What needs to be done
Apart from any images, the entries are to be output exactly.

Provided material
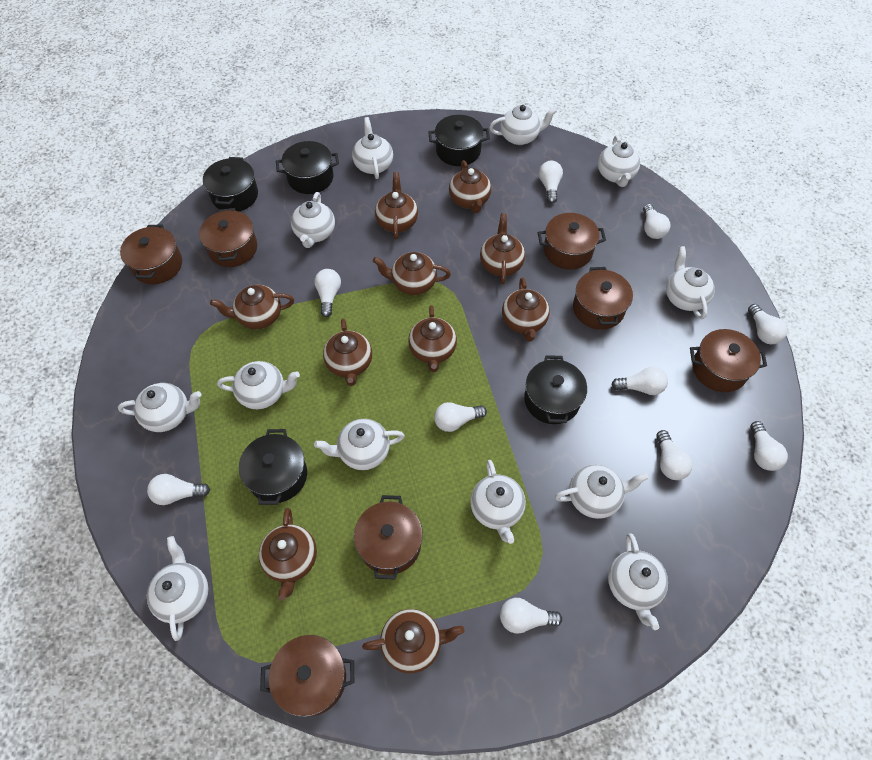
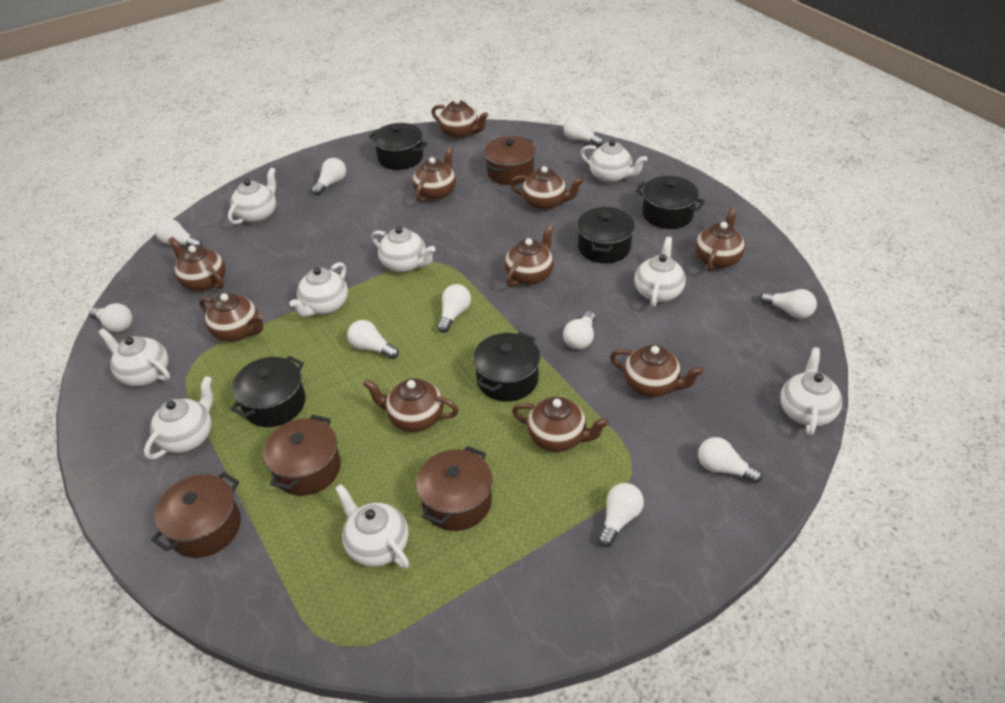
brown pot: 7 -> 4
white teapot: 12 -> 9

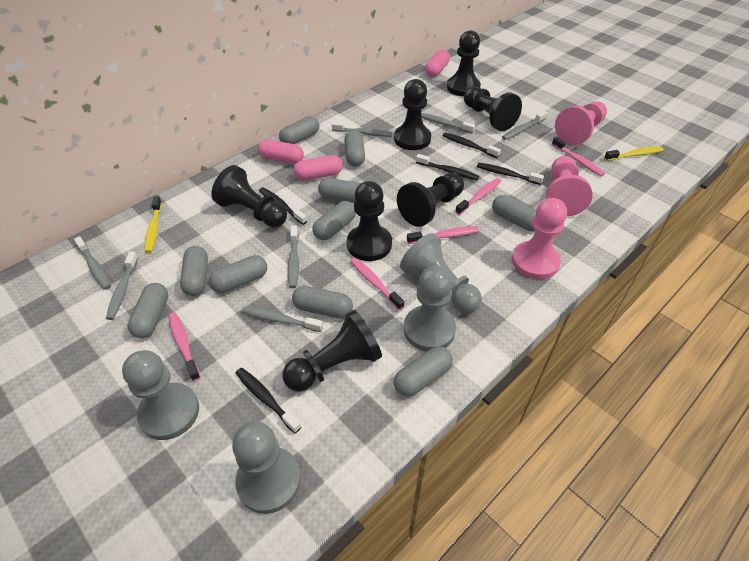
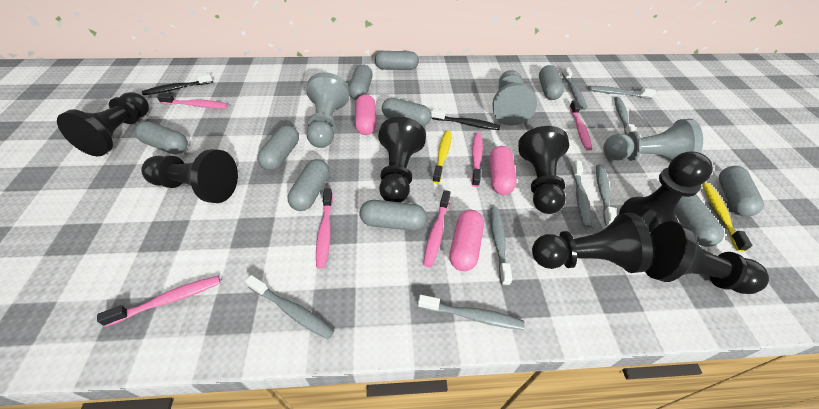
black toothbrush: 5 -> 2
grey pawn: 4 -> 3
grey toothbrush: 7 -> 8
pink pawn: 3 -> 0
pink toothbrush: 5 -> 6

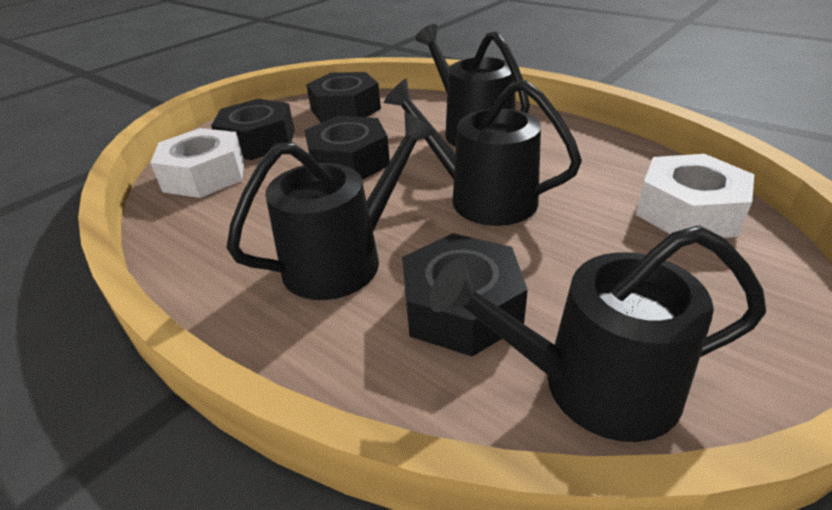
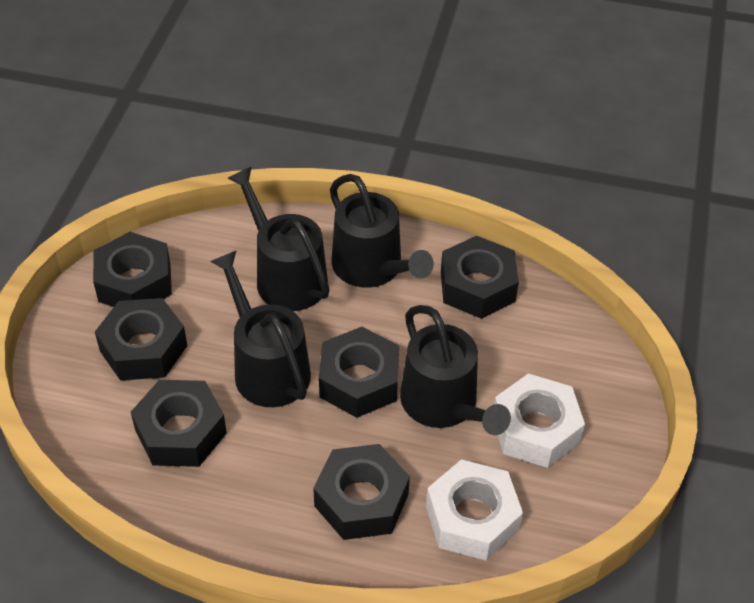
black nut: 4 -> 6

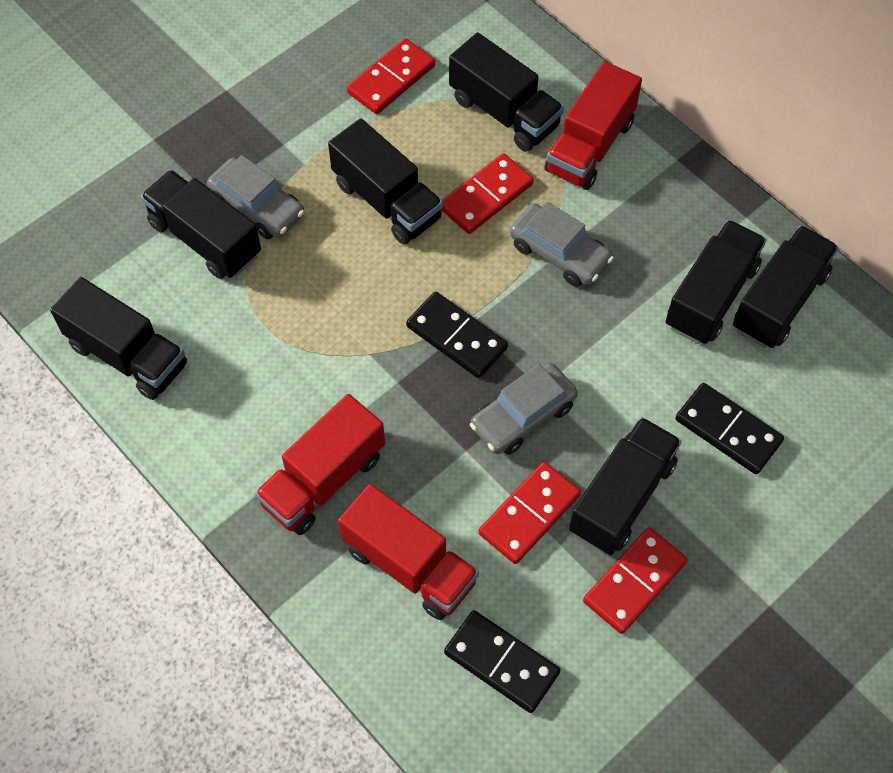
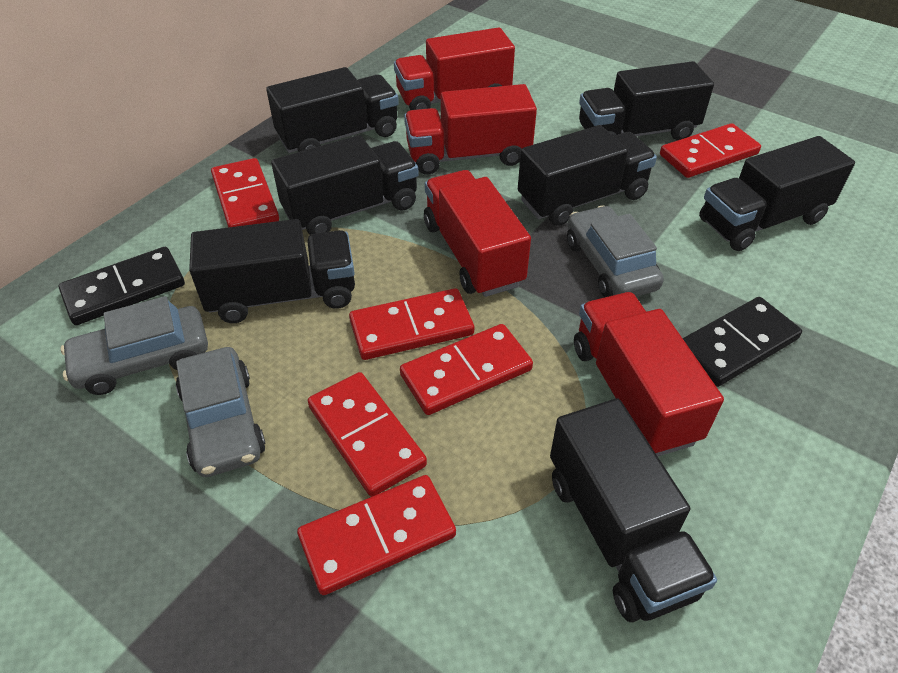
black domino: 3 -> 2
red domino: 4 -> 6
red truck: 3 -> 4

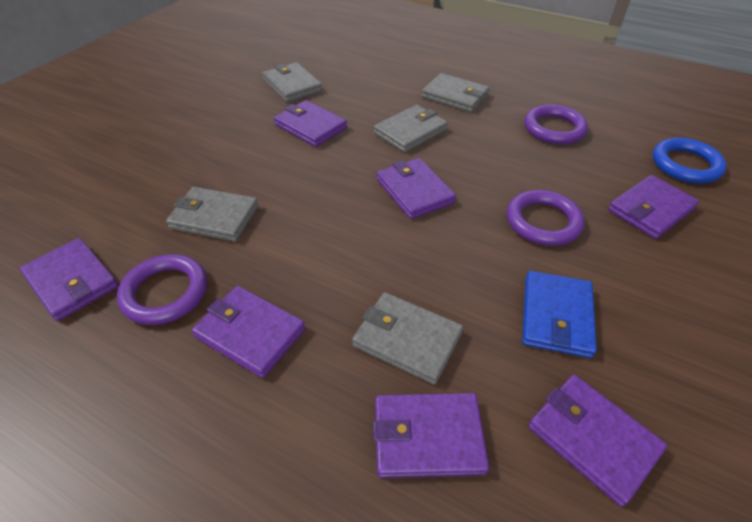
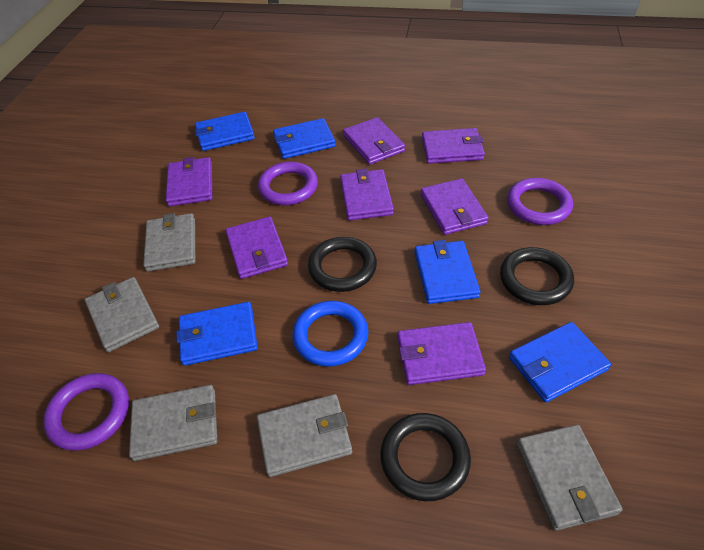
black ring: 0 -> 3
blue wallet: 1 -> 5

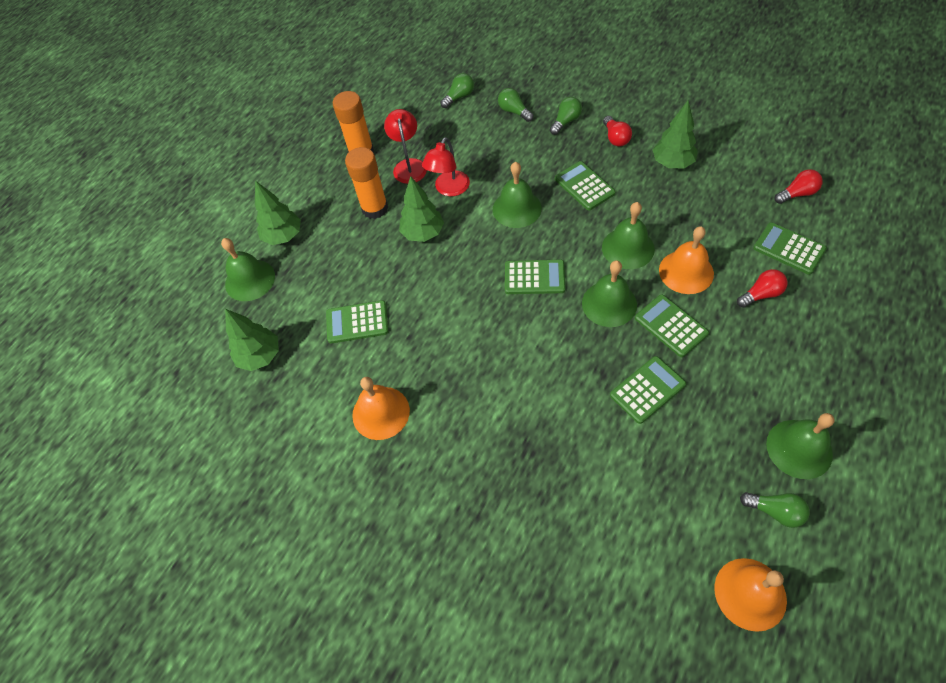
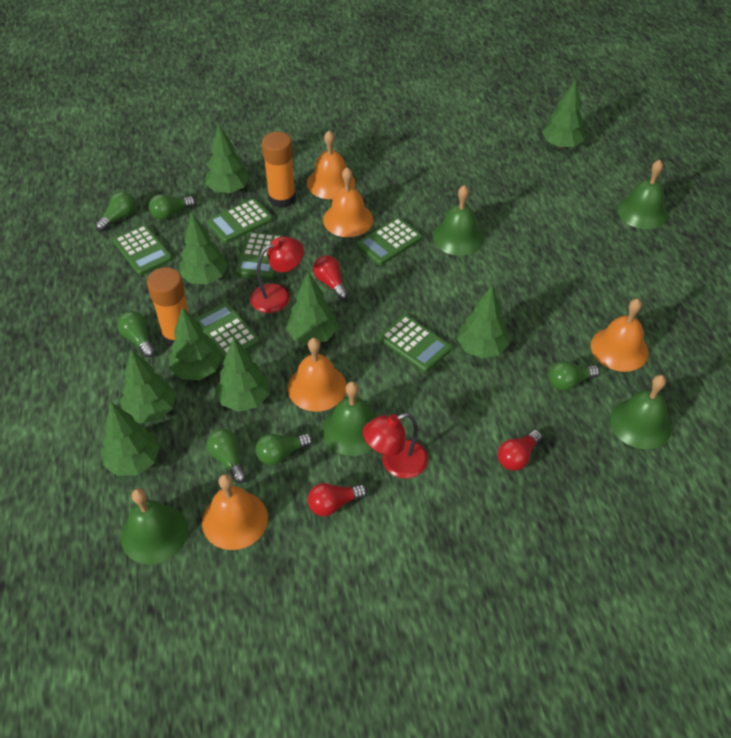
green light bulb: 4 -> 6
green tree: 4 -> 9
orange bell: 3 -> 5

Exercise result
brown pot: 7 -> 4
white teapot: 12 -> 9

black toothbrush: 5 -> 2
grey pawn: 4 -> 3
grey toothbrush: 7 -> 8
pink pawn: 3 -> 0
pink toothbrush: 5 -> 6

black nut: 4 -> 6

black domino: 3 -> 2
red domino: 4 -> 6
red truck: 3 -> 4

black ring: 0 -> 3
blue wallet: 1 -> 5

green light bulb: 4 -> 6
green tree: 4 -> 9
orange bell: 3 -> 5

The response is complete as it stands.